* **Task instructions**
Copy exactly the lines of the data below that run from the line holding "camera: 15 degrees left, 15 degrees down" through the line holding "(496, 195) = (639, 390): turquoise", both ends included.

* **Data shown**
________

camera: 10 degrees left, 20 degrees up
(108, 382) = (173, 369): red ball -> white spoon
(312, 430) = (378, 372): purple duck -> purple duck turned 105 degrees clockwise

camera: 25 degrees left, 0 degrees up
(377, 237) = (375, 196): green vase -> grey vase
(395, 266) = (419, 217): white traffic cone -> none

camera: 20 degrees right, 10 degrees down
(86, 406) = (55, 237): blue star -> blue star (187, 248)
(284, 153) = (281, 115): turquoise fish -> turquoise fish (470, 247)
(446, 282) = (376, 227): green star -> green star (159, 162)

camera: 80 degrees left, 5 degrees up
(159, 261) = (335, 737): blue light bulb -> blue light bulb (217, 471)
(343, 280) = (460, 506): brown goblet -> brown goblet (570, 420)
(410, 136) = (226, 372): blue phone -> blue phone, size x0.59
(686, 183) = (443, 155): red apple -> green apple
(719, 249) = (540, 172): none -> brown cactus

________

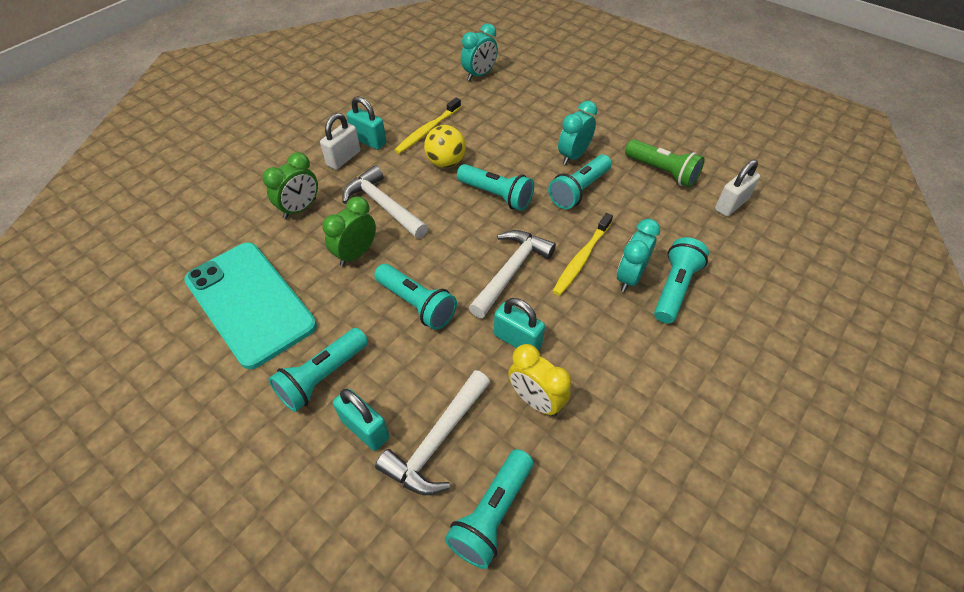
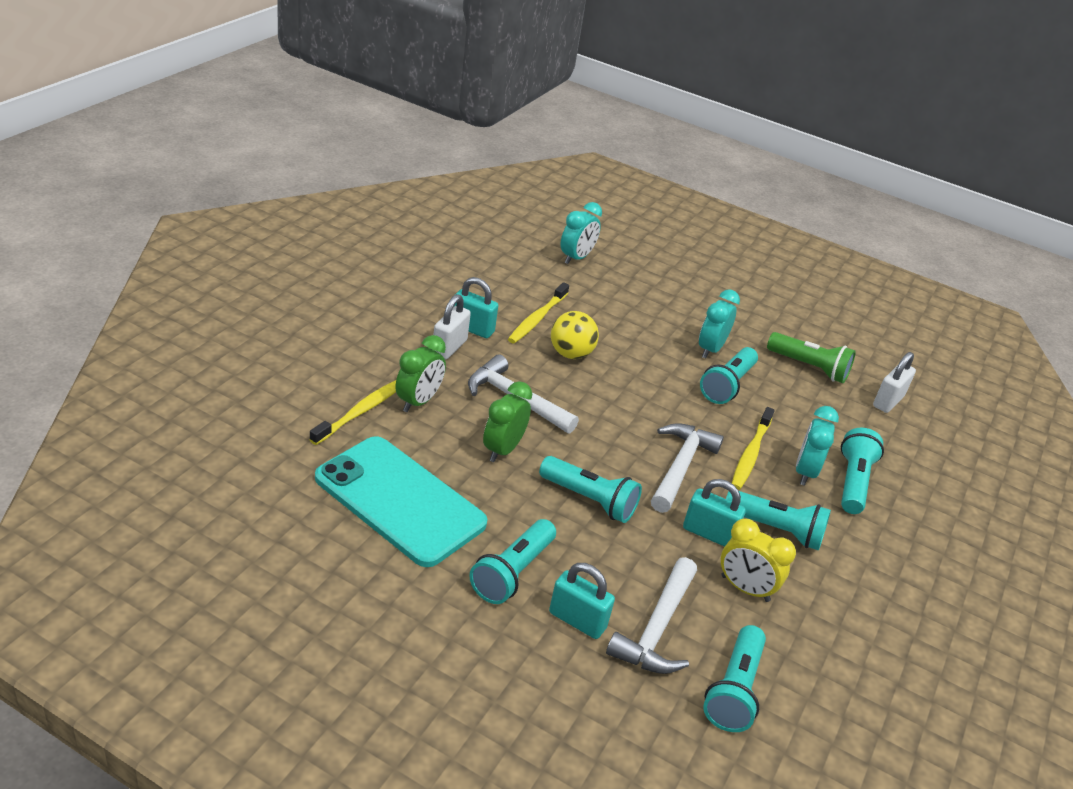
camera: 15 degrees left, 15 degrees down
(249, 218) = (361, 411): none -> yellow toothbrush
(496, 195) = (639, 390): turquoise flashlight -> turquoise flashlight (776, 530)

________

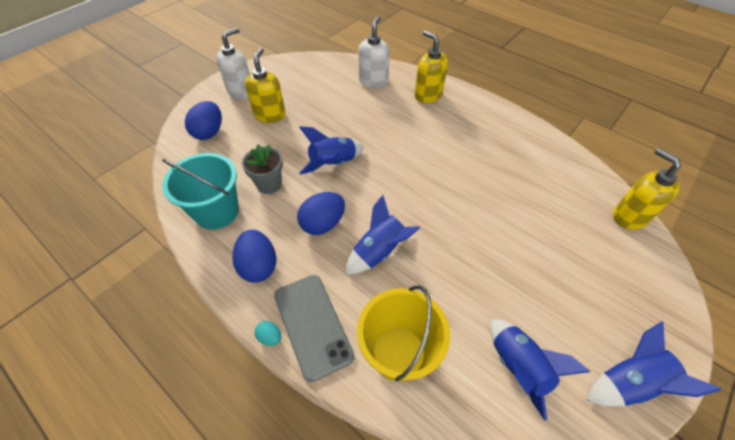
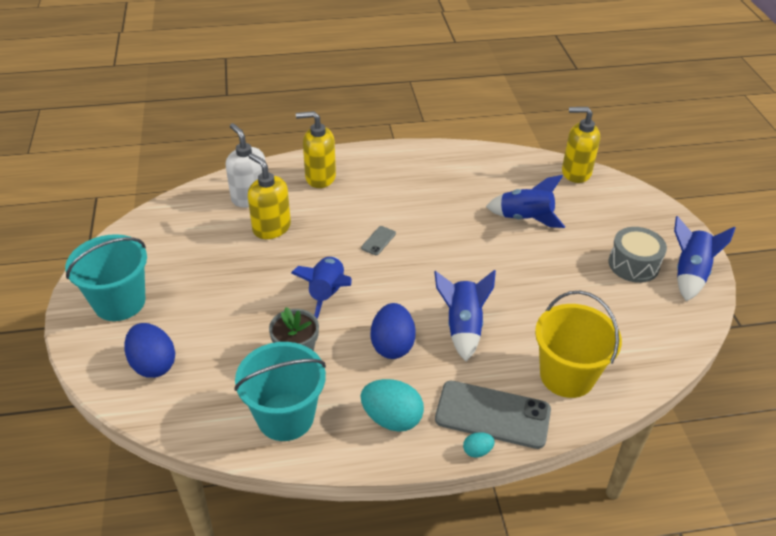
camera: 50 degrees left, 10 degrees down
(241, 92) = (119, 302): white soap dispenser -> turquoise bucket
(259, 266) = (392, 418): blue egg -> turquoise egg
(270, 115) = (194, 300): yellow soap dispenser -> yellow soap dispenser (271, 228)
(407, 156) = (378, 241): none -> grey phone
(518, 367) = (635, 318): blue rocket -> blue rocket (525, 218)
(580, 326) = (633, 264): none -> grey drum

________

* **Completed task**
camera: 15 degrees left, 15 degrees down
(249, 218) = (361, 411): none -> yellow toothbrush
(496, 195) = (639, 390): turquoise flashlight -> turquoise flashlight (776, 530)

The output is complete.